■ The records

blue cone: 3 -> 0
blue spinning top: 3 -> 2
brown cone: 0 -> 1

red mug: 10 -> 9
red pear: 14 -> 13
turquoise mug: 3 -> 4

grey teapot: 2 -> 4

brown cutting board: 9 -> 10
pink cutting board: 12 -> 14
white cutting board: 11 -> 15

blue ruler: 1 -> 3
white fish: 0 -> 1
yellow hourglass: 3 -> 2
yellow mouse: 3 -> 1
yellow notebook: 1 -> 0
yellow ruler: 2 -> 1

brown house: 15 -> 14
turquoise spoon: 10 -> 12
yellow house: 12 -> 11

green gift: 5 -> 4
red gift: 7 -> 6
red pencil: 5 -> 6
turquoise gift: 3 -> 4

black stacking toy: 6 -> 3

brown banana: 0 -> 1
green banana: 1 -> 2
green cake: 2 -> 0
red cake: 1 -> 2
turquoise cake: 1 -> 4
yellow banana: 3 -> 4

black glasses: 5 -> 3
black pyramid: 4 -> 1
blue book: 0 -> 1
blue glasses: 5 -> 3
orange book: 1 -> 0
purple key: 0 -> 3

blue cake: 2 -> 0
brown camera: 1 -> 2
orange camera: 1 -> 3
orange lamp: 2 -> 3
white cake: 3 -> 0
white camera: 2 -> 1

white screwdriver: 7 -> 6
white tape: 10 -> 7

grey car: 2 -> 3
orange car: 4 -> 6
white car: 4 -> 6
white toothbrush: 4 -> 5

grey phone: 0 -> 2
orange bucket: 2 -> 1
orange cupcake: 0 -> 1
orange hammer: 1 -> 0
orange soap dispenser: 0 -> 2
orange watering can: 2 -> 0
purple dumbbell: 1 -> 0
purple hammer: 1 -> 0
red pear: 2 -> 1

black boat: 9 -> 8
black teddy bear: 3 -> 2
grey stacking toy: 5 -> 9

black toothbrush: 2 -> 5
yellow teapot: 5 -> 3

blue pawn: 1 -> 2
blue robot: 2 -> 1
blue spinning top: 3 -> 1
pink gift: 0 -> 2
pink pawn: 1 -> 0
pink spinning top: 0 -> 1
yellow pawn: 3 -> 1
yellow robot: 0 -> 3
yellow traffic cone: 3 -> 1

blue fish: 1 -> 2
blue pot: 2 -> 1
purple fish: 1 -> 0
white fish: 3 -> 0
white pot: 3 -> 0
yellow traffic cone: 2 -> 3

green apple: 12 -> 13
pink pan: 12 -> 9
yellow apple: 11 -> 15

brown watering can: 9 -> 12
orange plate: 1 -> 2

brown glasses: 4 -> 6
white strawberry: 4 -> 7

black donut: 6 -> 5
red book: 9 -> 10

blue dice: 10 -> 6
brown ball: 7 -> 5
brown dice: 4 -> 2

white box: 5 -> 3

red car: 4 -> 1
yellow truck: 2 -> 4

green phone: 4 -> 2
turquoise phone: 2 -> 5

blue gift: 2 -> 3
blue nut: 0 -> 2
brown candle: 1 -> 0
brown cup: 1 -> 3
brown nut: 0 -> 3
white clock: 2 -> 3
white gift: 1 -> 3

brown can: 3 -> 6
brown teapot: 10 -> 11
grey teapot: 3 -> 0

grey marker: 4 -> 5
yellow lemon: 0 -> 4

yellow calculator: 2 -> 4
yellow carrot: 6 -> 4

■ Aim of the task
Please, from the material above, copy only the lines from the line with "red cake: 1 -> 2" up to and including the line with "grey phone: 0 -> 2", exactly as written.

■ Result of the task
red cake: 1 -> 2
turquoise cake: 1 -> 4
yellow banana: 3 -> 4

black glasses: 5 -> 3
black pyramid: 4 -> 1
blue book: 0 -> 1
blue glasses: 5 -> 3
orange book: 1 -> 0
purple key: 0 -> 3

blue cake: 2 -> 0
brown camera: 1 -> 2
orange camera: 1 -> 3
orange lamp: 2 -> 3
white cake: 3 -> 0
white camera: 2 -> 1

white screwdriver: 7 -> 6
white tape: 10 -> 7

grey car: 2 -> 3
orange car: 4 -> 6
white car: 4 -> 6
white toothbrush: 4 -> 5

grey phone: 0 -> 2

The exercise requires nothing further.